### What the task requires
All lines below starting at the one that holds "none -> tan brick D9:E9 level 1" and ending at the one that holds "none -> orange brick M8:M10 level 1" should be printed exactly, ends included. Pictures should not be printed, nor anything else.

### Supplied records

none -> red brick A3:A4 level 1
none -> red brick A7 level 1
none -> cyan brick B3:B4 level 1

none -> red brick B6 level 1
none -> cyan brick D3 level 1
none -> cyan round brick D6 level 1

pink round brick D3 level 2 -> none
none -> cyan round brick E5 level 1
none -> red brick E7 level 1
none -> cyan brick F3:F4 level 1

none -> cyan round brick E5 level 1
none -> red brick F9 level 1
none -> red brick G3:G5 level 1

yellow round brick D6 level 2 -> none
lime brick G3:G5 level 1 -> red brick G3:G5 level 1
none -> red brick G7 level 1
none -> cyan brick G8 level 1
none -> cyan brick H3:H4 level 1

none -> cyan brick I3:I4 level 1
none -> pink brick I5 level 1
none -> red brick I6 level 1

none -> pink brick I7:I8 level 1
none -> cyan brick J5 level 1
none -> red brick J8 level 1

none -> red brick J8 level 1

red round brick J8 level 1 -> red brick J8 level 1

--

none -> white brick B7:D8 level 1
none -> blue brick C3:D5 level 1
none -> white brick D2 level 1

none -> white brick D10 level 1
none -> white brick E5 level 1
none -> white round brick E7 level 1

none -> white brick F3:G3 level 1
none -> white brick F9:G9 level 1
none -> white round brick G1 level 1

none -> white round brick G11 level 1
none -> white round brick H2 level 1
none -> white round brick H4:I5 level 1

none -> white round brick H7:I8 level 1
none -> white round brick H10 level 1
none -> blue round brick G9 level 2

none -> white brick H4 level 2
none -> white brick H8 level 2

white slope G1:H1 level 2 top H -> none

---

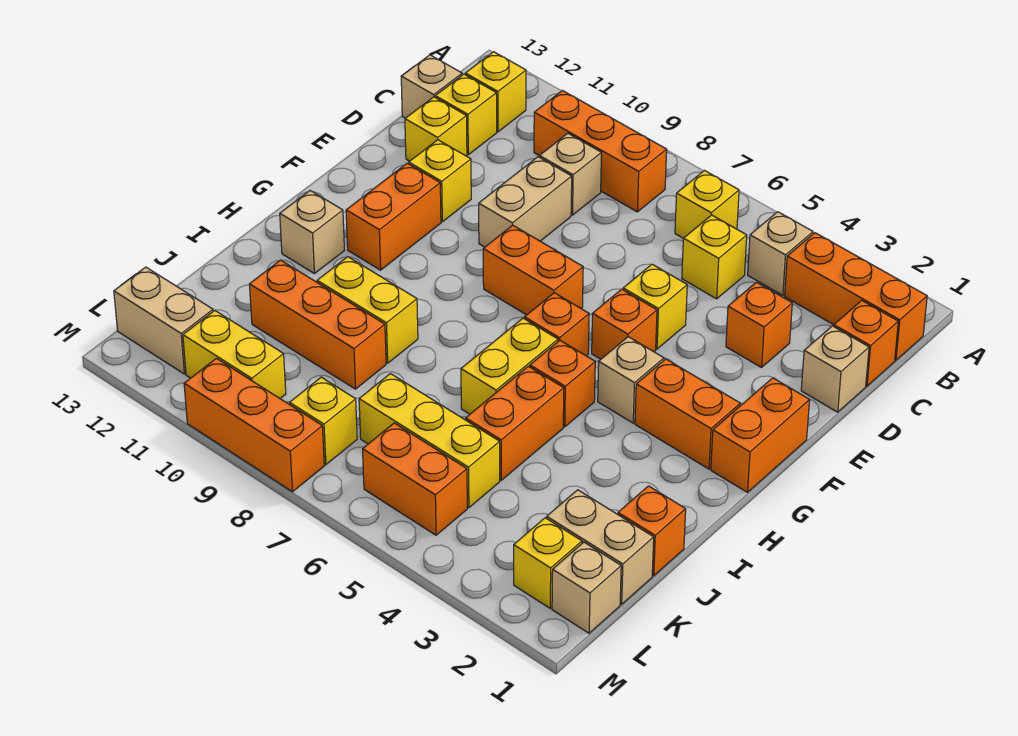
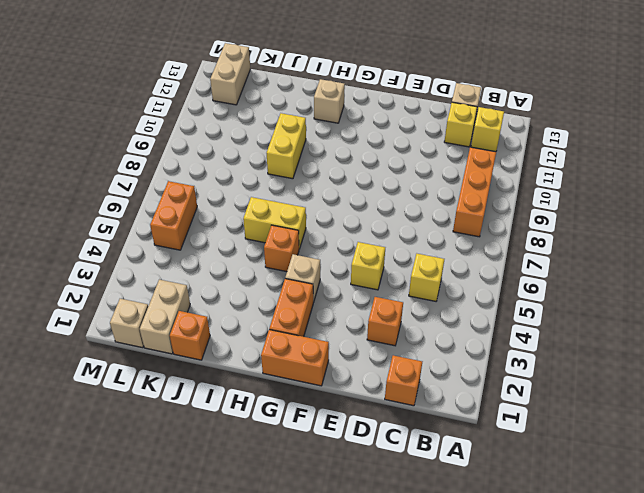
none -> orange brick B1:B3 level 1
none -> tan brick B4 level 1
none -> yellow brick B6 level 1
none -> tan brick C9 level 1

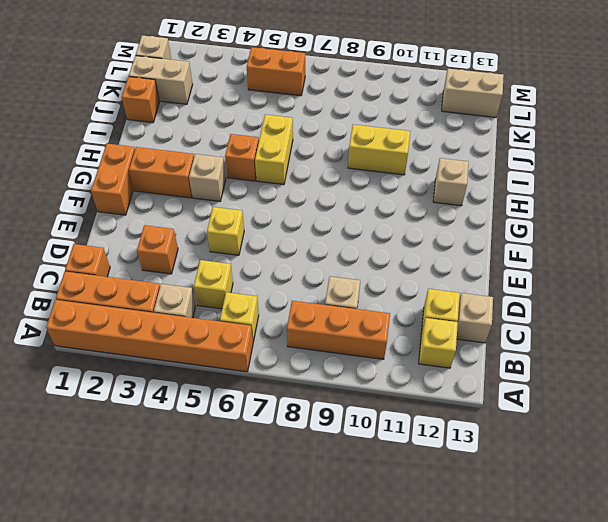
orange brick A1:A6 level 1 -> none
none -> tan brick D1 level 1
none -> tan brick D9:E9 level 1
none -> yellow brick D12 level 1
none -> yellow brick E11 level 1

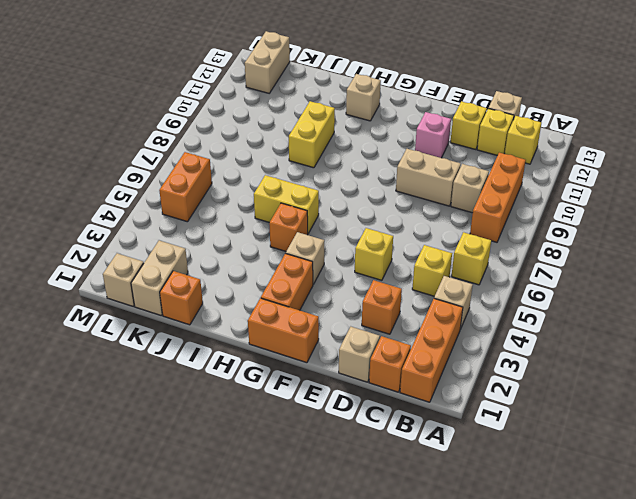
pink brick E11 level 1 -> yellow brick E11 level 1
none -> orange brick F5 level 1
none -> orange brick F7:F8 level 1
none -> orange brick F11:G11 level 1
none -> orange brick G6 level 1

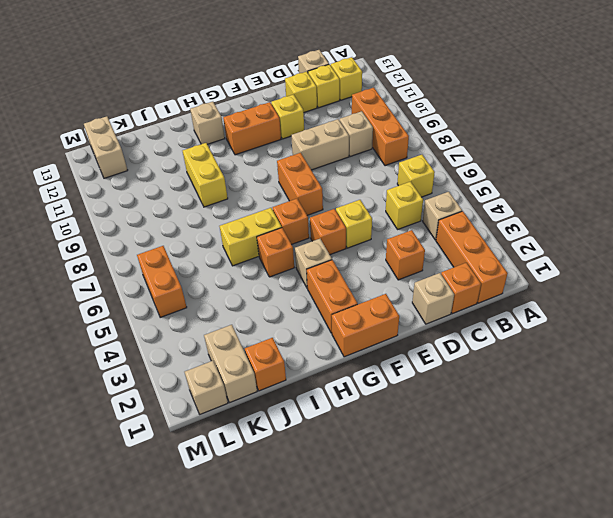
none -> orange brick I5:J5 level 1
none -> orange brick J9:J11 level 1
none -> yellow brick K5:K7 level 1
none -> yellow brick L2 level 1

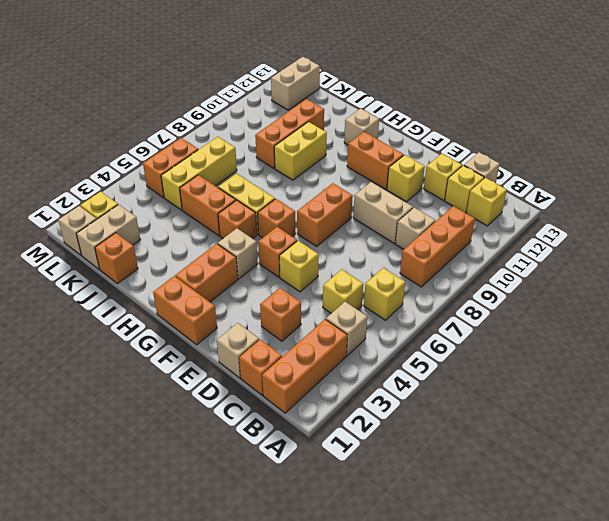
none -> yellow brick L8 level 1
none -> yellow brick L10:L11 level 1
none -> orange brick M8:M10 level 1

### Solution to this problem
none -> tan brick D9:E9 level 1
none -> yellow brick D12 level 1
none -> yellow brick E11 level 1

pink brick E11 level 1 -> yellow brick E11 level 1
none -> orange brick F5 level 1
none -> orange brick F7:F8 level 1
none -> orange brick F11:G11 level 1
none -> orange brick G6 level 1

none -> orange brick I5:J5 level 1
none -> orange brick J9:J11 level 1
none -> yellow brick K5:K7 level 1
none -> yellow brick L2 level 1

none -> yellow brick L8 level 1
none -> yellow brick L10:L11 level 1
none -> orange brick M8:M10 level 1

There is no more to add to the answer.